### What you should do
Produce an exact copy of the lines below, starting at the first and ending with the line containing "(340, 278) = (372, 253): none -> orange key".

[Listed records — start]

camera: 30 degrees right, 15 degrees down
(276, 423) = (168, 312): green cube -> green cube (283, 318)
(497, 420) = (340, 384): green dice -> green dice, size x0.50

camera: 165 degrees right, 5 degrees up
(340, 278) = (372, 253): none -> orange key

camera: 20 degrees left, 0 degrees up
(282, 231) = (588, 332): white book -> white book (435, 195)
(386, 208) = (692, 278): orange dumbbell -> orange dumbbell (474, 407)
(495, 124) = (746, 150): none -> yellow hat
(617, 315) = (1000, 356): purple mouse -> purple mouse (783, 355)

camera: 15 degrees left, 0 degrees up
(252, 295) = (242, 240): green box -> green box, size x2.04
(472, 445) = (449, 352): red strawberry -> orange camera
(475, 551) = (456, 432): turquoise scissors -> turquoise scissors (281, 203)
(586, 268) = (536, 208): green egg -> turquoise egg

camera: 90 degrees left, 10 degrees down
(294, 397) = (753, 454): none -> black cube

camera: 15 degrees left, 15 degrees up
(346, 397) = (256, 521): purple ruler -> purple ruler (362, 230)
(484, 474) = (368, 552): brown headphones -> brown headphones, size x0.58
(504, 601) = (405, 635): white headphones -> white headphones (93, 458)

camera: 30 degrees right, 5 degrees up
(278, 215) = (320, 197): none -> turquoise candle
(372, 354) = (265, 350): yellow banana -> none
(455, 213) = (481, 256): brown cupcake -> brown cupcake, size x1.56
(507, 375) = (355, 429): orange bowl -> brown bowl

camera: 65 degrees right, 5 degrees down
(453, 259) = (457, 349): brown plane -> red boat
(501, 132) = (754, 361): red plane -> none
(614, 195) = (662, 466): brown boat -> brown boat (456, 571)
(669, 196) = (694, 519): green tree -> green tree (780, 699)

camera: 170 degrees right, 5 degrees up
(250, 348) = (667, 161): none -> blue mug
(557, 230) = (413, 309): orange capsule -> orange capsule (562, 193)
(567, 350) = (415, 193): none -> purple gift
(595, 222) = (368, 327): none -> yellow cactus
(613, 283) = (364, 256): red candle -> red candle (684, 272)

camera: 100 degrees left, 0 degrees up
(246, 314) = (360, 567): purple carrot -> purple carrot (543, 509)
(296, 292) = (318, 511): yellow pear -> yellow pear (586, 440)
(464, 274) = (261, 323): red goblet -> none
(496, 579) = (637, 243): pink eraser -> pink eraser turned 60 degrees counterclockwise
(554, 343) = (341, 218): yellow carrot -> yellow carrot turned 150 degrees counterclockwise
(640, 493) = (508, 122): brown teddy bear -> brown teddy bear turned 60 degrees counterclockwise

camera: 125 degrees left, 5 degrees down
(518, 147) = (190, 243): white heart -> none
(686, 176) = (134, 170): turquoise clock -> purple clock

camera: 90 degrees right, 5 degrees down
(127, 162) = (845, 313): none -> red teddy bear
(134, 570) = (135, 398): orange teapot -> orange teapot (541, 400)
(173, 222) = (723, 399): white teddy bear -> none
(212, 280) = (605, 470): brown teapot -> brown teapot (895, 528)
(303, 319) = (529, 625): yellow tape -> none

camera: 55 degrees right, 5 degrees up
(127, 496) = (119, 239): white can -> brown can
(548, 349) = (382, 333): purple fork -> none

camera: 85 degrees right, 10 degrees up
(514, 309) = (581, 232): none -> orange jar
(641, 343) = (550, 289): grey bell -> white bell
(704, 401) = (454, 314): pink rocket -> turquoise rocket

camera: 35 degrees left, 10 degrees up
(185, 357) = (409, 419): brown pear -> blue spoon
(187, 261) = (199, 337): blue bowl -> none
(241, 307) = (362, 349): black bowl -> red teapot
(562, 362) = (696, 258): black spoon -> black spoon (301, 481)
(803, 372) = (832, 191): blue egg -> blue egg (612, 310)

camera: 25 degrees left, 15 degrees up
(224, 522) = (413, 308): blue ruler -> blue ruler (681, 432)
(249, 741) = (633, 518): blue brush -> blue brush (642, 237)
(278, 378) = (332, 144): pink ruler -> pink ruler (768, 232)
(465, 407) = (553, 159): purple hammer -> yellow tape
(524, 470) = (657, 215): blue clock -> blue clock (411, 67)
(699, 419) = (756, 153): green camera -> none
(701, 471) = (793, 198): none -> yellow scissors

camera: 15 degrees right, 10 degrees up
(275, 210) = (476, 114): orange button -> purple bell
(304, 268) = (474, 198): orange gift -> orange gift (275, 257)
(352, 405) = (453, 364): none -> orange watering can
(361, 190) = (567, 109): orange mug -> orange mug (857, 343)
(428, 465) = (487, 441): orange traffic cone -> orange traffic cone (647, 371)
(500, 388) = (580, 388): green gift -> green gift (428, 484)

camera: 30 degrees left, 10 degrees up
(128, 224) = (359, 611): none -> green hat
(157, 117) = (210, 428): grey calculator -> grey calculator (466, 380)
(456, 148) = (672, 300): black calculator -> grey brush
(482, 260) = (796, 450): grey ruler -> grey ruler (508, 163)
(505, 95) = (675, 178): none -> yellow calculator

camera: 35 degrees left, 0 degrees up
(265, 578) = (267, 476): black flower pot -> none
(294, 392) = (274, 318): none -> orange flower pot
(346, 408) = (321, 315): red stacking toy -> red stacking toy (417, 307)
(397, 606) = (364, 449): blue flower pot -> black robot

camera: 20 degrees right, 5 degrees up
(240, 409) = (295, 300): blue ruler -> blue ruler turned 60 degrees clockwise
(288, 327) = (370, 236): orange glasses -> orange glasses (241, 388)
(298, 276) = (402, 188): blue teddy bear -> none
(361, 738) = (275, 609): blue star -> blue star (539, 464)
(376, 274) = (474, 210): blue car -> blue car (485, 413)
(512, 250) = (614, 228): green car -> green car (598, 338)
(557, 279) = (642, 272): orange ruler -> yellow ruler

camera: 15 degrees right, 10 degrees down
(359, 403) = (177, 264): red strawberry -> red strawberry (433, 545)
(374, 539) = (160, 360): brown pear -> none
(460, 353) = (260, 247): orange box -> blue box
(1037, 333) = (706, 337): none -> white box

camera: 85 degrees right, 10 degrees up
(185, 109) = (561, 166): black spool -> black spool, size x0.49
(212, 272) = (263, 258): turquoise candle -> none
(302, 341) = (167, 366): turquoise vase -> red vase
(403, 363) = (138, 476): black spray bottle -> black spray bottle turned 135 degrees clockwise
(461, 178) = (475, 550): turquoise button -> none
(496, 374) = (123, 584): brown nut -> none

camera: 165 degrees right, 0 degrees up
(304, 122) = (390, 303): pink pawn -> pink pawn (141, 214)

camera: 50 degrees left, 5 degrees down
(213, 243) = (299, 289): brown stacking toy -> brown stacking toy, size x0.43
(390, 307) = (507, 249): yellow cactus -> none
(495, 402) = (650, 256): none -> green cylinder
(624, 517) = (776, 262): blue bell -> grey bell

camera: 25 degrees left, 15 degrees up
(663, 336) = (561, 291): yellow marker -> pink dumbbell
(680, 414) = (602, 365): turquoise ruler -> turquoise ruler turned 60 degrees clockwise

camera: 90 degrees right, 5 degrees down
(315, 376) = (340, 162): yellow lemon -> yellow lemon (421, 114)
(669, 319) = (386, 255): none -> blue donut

[Listed records — finish]

### Answer to this task
camera: 30 degrees right, 15 degrees down
(276, 423) = (168, 312): green cube -> green cube (283, 318)
(497, 420) = (340, 384): green dice -> green dice, size x0.50

camera: 165 degrees right, 5 degrees up
(340, 278) = (372, 253): none -> orange key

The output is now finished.